YOUR TASK: In the listing below, locate the lines that hold "tile" and copy them.

BEGIN EXERCISE MATERIAL

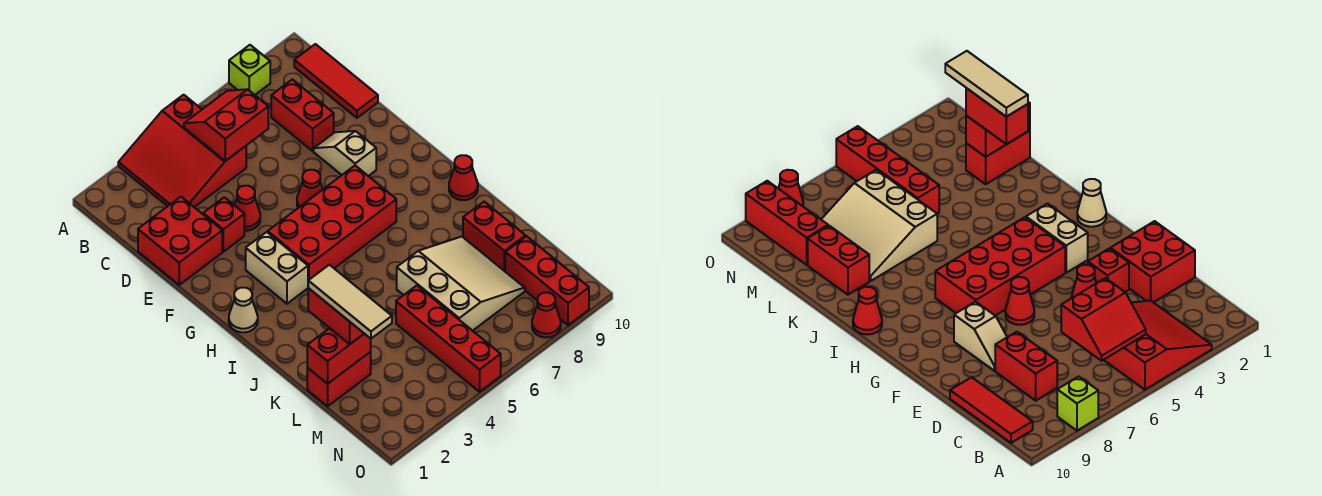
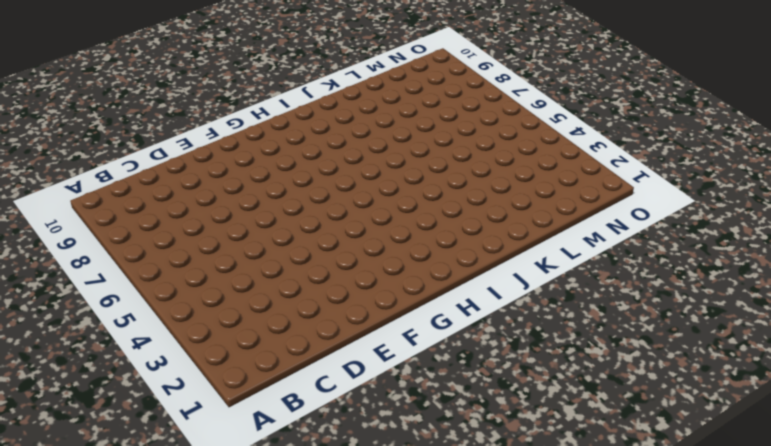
none -> red slope A3:C5 level 1 top 5
none -> lime brick A8 level 1
none -> red tile B10:D10 level 1

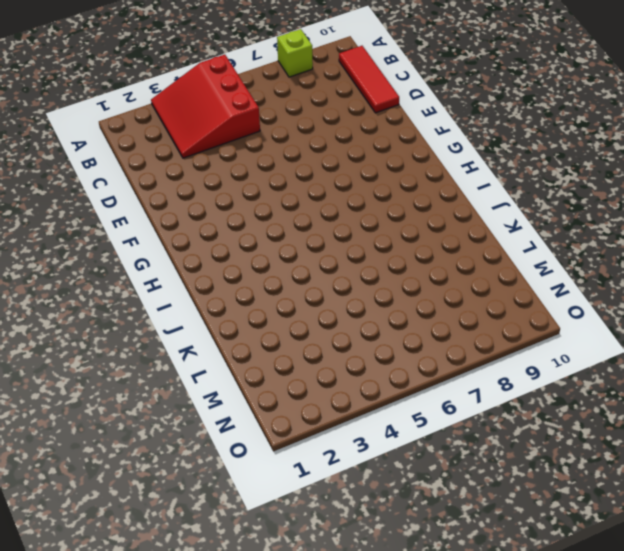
none -> red brick C8:D8 level 1
none -> red brick D1:E2 level 1
none -> red brick E3 level 1

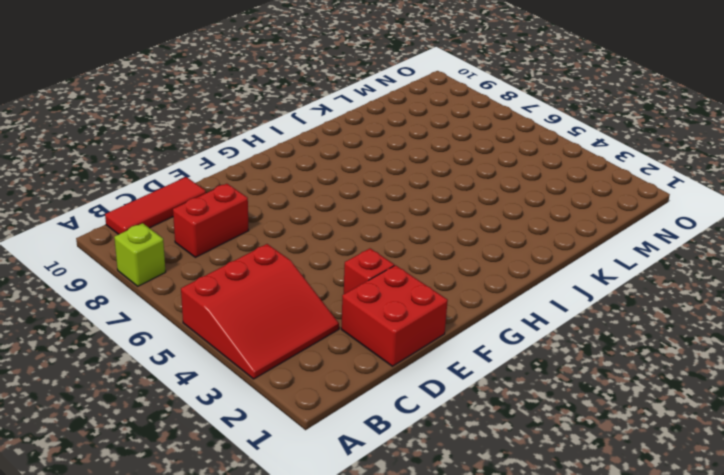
none -> red cone E4 level 1
none -> tan slope E8:F8 level 1 top F
none -> red cone F6 level 1

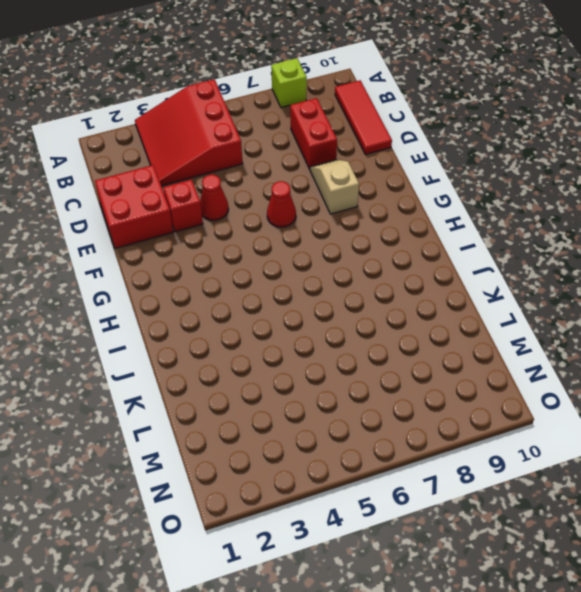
none -> tan brick G3:H3 level 1
none -> red brick G4:H7 level 1
none -> tan cone H1 level 1

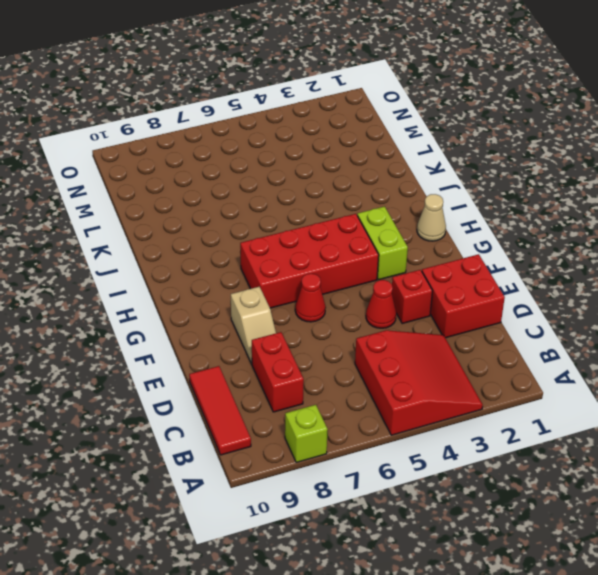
lime brick G3:H3 level 1 -> tan brick G3:H3 level 1
none -> red cone I10 level 1
none -> tan slope K6:M8 level 1 top 6
none -> red brick K9:L9 level 1

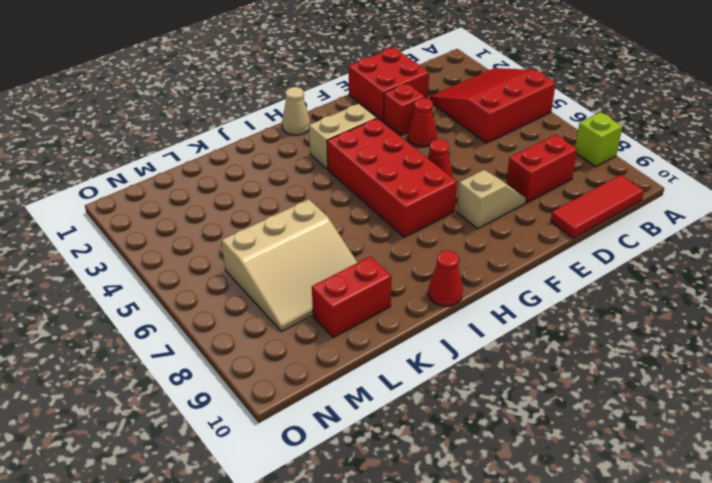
none -> red brick L1:L2 level 1
none -> red brick L5:O5 level 1
none -> red brick M9:O9 level 1

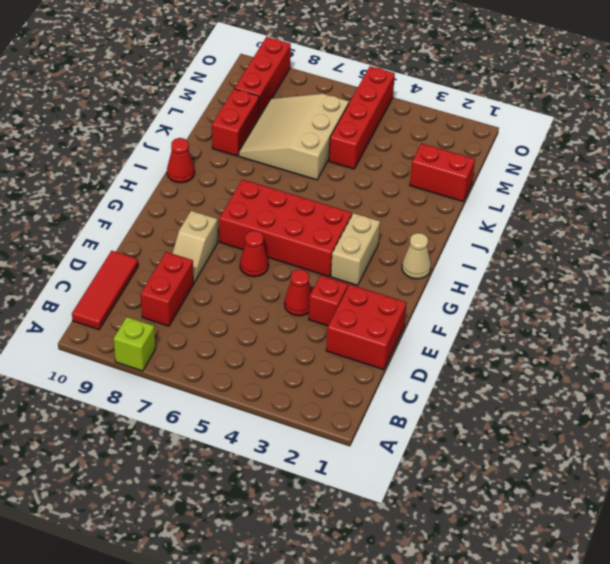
none -> red slope A3:C5 level 1 top 5
none -> red cone O8 level 1
none -> red slope B5:C6 level 2 top C

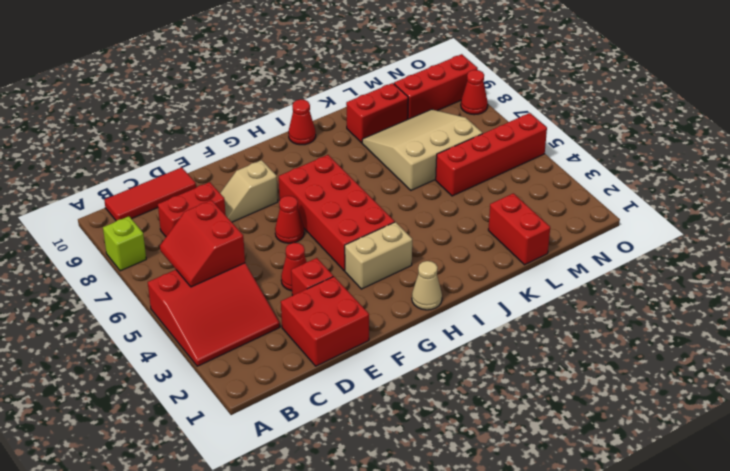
none -> red brick L1:L2 level 2
none -> red brick K2:L2 level 3
none -> tan tile K2:M2 level 4

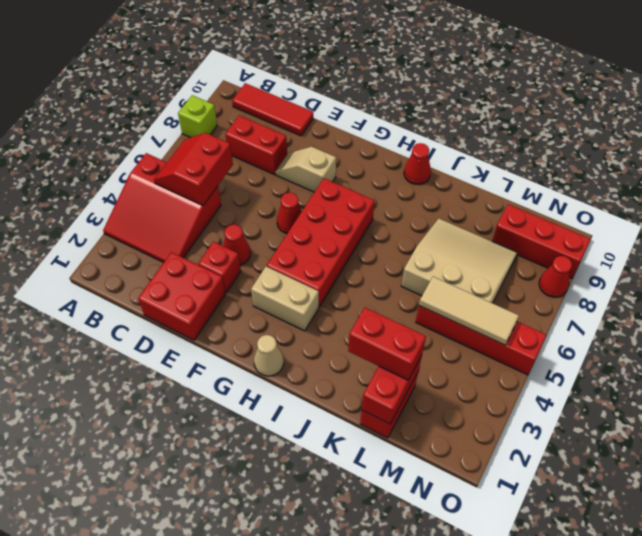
tan tile L5:N5 level 2 -> tan tile K2:M2 level 4
none -> red brick K9:L9 level 1

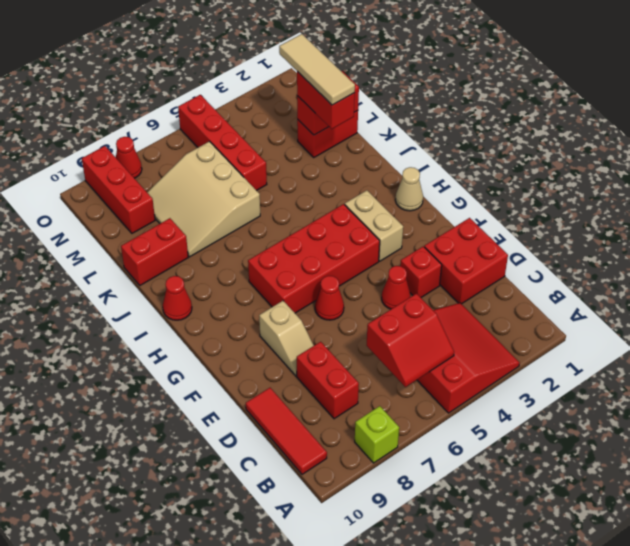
red brick K9:K10 level 1 -> red brick K9:L9 level 1

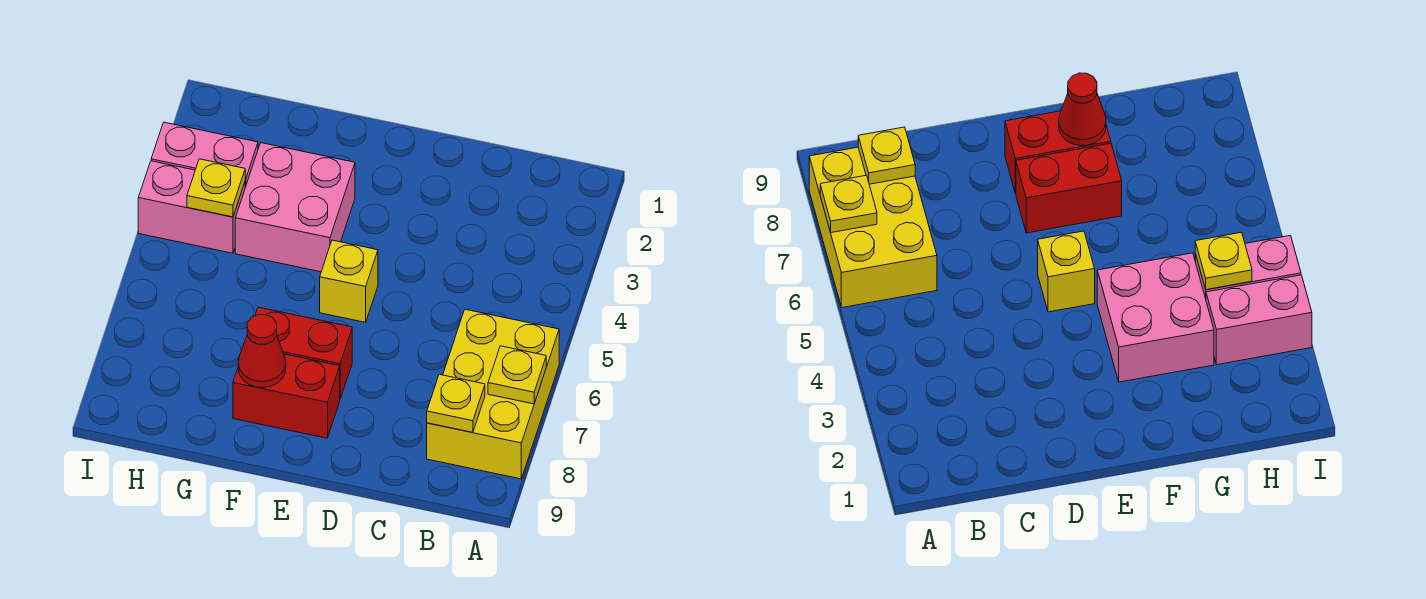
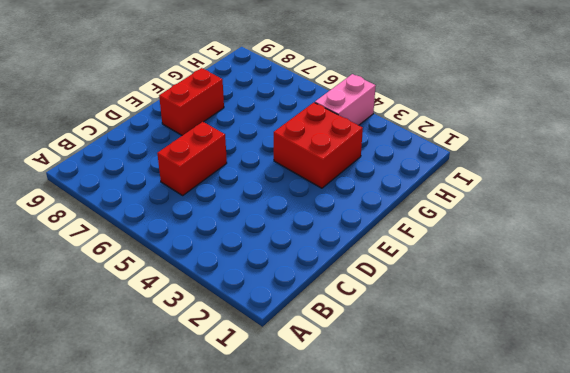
red brick C6:D6 level 1 -> red brick E7:F7 level 1
red brick F3:G4 level 1 -> pink brick F3:G4 level 1
none -> yellow brick A6:B8 level 1
none -> yellow brick E5 level 1

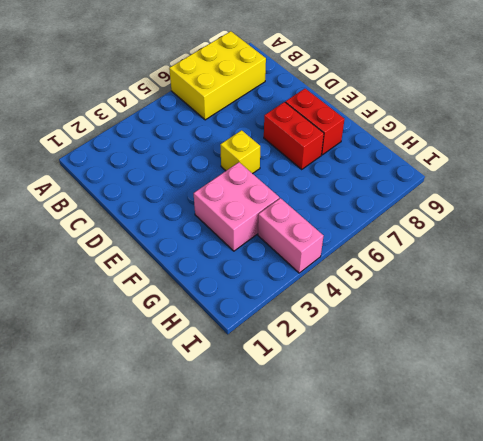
none -> pink brick H3:I3 level 1
none -> yellow plate A7 level 2

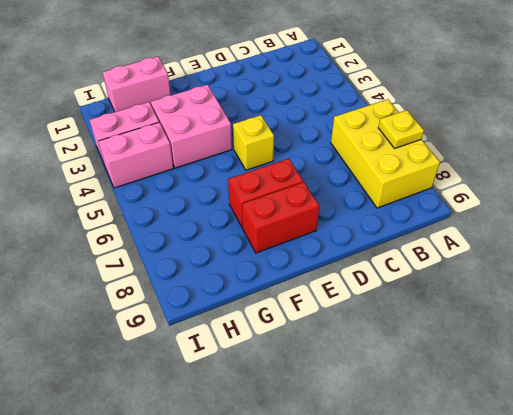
pink brick G1:H1 level 1 -> none
none -> yellow plate B8 level 2
none -> red cone F8 level 2

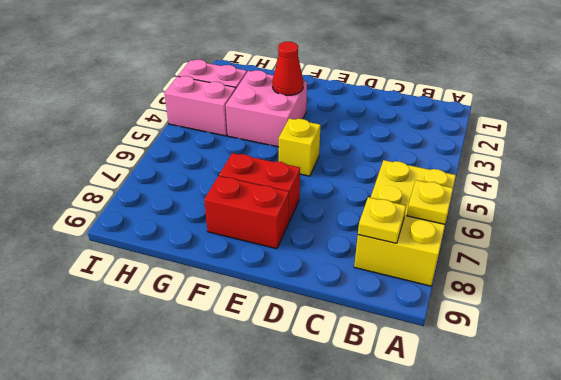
red cone F3 level 2 -> red cone F8 level 2
none -> yellow plate H4 level 2

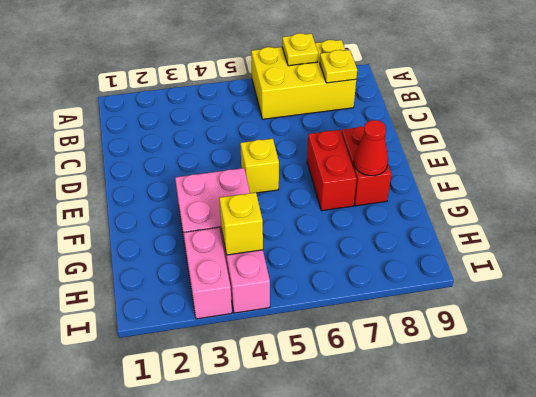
yellow brick H4 level 2 -> yellow plate H4 level 2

END EXERCISE MATERIAL

OUTPUT BELOW:
none -> red tile B10:D10 level 1
none -> tan tile K2:M2 level 4
tan tile L5:N5 level 2 -> tan tile K2:M2 level 4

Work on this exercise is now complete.